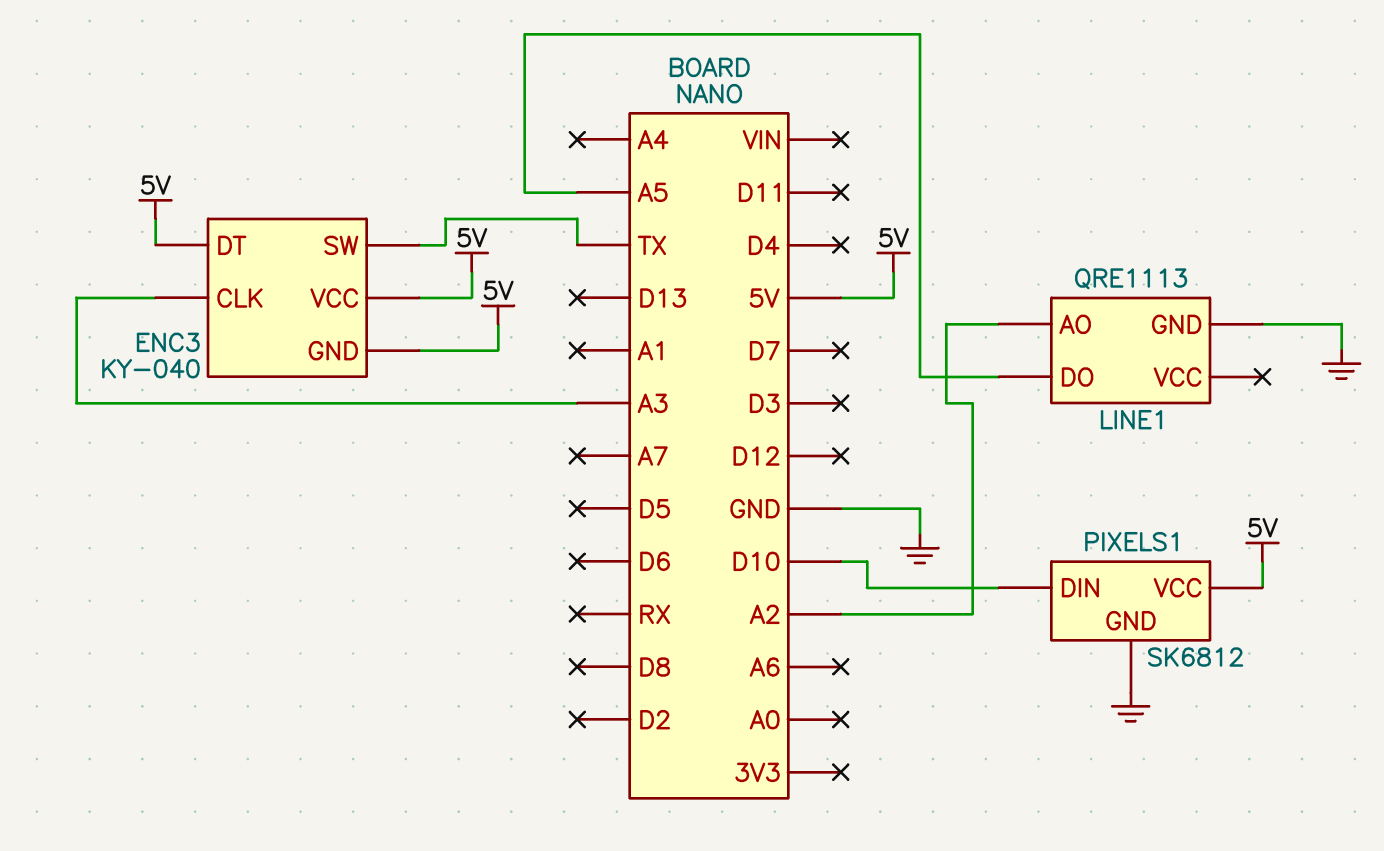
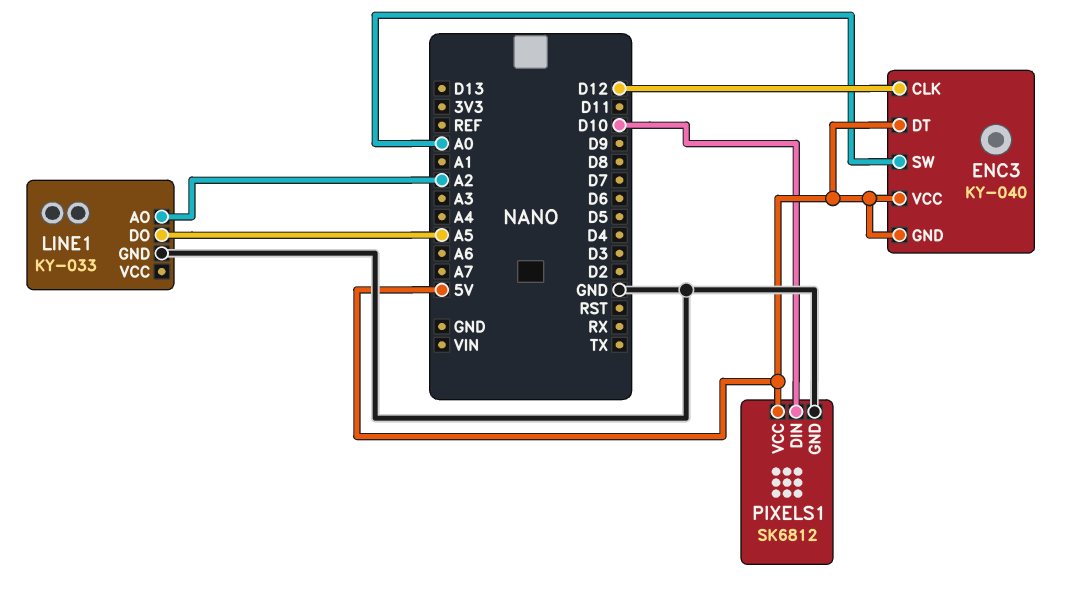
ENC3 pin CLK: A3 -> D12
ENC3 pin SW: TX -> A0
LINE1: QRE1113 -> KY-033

==*==

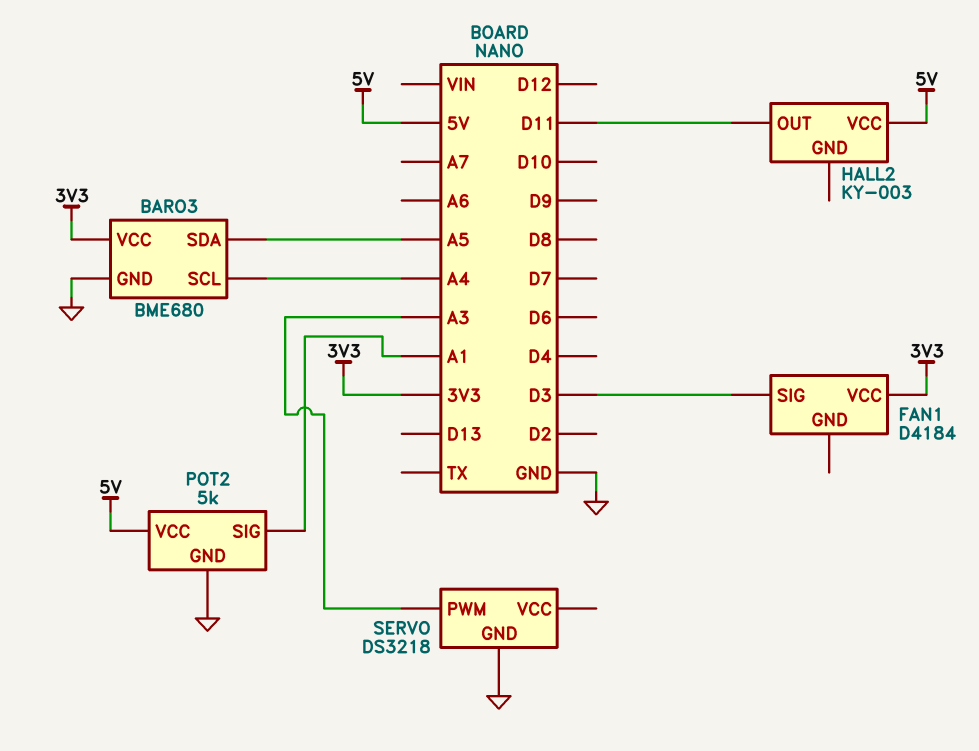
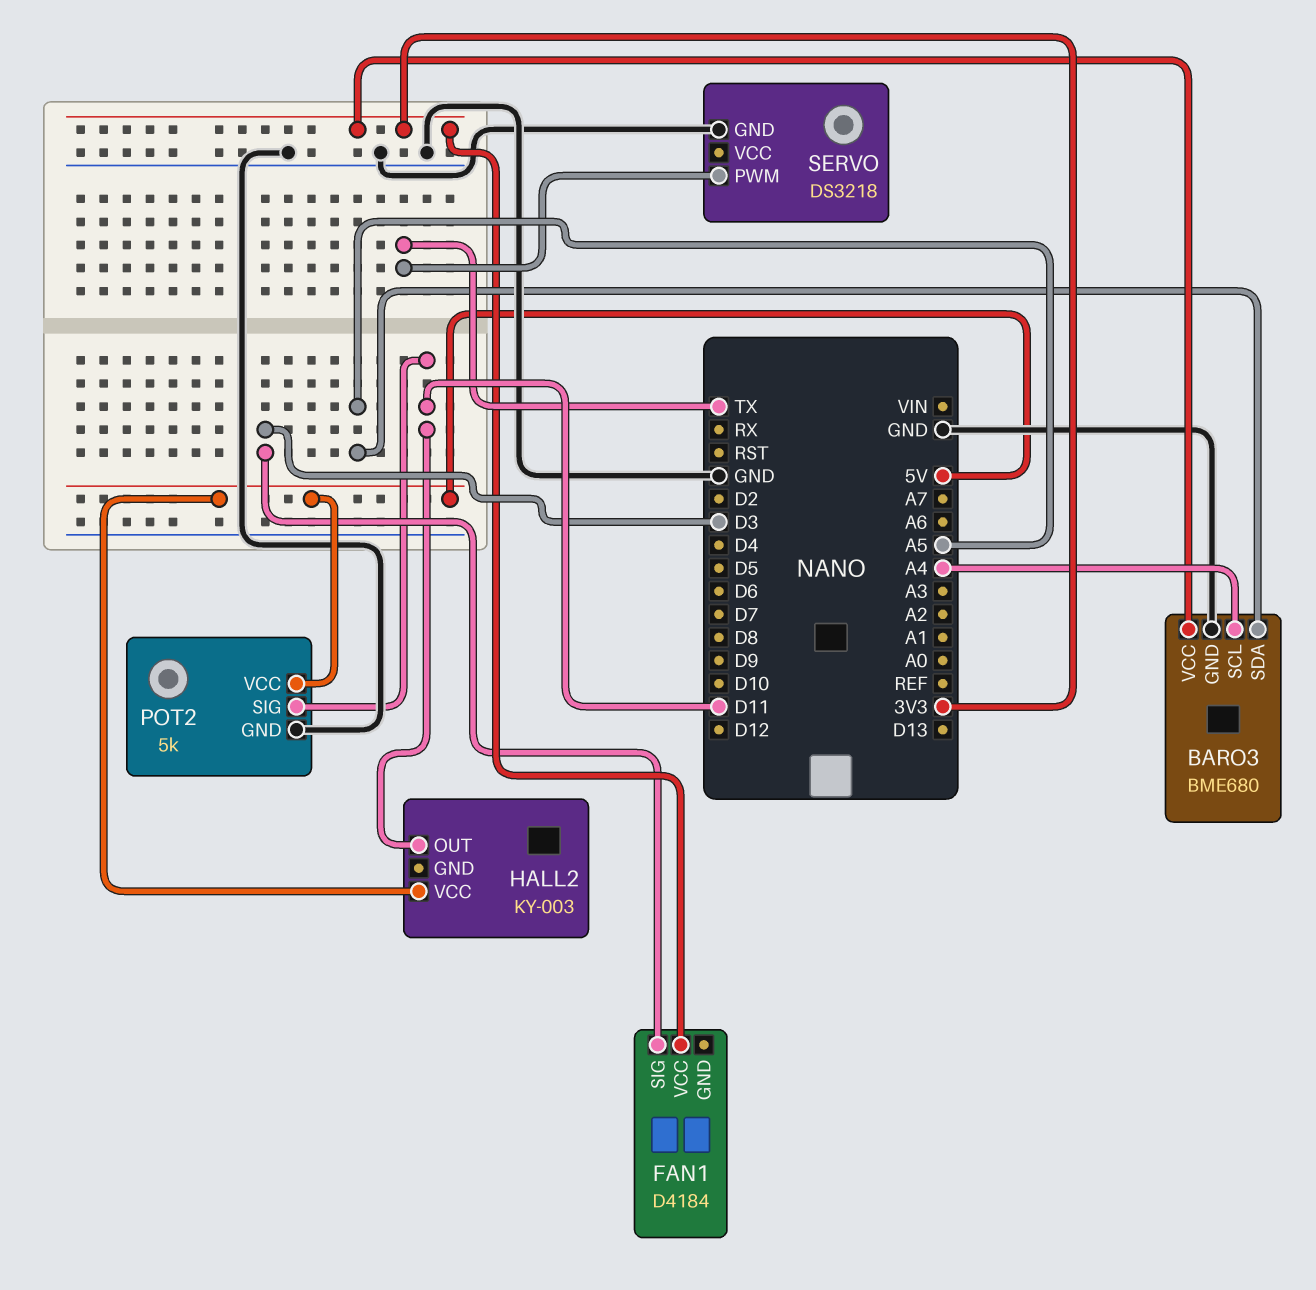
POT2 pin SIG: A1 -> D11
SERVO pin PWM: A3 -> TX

==*==

_Problem description:_
Restate word for word only the lines above from the line containing "ENC3 pin CLK: A3 -> D12" to the line containing "LINE1: QRE1113 -> KY-033", both of them included.

_Task output:_
ENC3 pin CLK: A3 -> D12
ENC3 pin SW: TX -> A0
LINE1: QRE1113 -> KY-033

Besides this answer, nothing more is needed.